Report every line of the data where the string "gelb" appears.

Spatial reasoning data
++++++++++

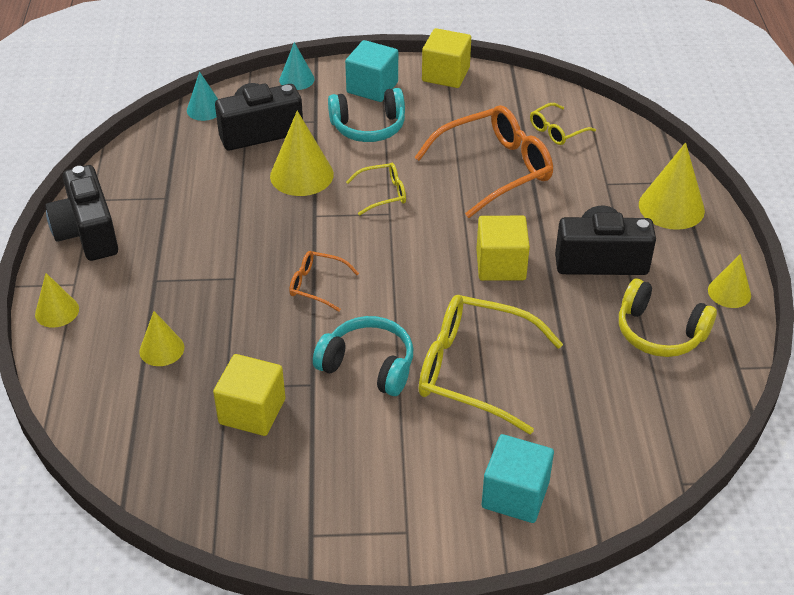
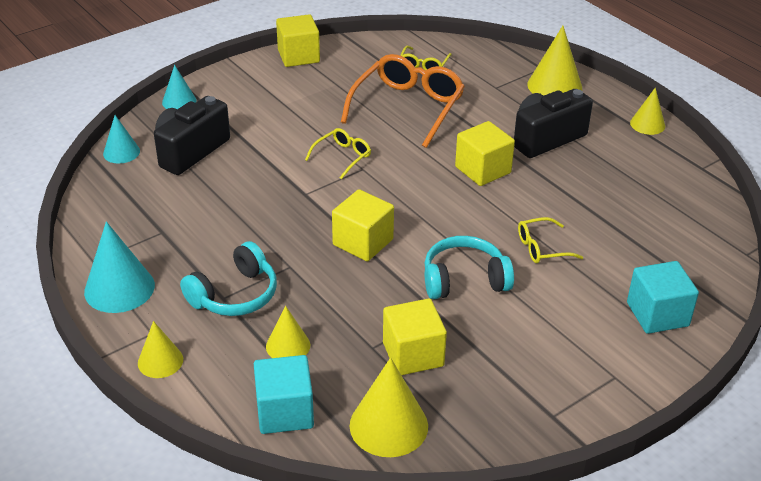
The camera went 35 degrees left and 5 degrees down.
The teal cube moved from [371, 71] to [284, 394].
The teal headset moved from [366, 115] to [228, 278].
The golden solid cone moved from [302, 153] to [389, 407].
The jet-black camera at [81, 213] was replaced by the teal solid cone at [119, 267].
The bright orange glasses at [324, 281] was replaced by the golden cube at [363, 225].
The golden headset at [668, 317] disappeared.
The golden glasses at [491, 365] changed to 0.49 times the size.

++++++++++

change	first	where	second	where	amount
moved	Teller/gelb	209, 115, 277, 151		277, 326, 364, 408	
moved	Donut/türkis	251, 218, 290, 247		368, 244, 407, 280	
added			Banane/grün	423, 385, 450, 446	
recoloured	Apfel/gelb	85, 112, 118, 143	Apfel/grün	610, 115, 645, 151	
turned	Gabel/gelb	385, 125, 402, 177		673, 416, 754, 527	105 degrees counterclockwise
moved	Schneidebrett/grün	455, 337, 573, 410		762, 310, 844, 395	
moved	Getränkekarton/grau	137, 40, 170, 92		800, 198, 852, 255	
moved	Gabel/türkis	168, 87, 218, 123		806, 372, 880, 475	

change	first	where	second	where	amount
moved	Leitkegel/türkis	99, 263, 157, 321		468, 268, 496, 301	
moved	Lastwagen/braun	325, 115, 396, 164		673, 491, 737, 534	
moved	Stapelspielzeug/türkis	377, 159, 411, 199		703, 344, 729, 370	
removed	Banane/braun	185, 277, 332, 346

++++++++++

* SOLUTION BELOW:
moved	Teller/gelb	209, 115, 277, 151		277, 326, 364, 408	
recoloured	Apfel/gelb	85, 112, 118, 143	Apfel/grün	610, 115, 645, 151	
turned	Gabel/gelb	385, 125, 402, 177		673, 416, 754, 527	105 degrees counterclockwise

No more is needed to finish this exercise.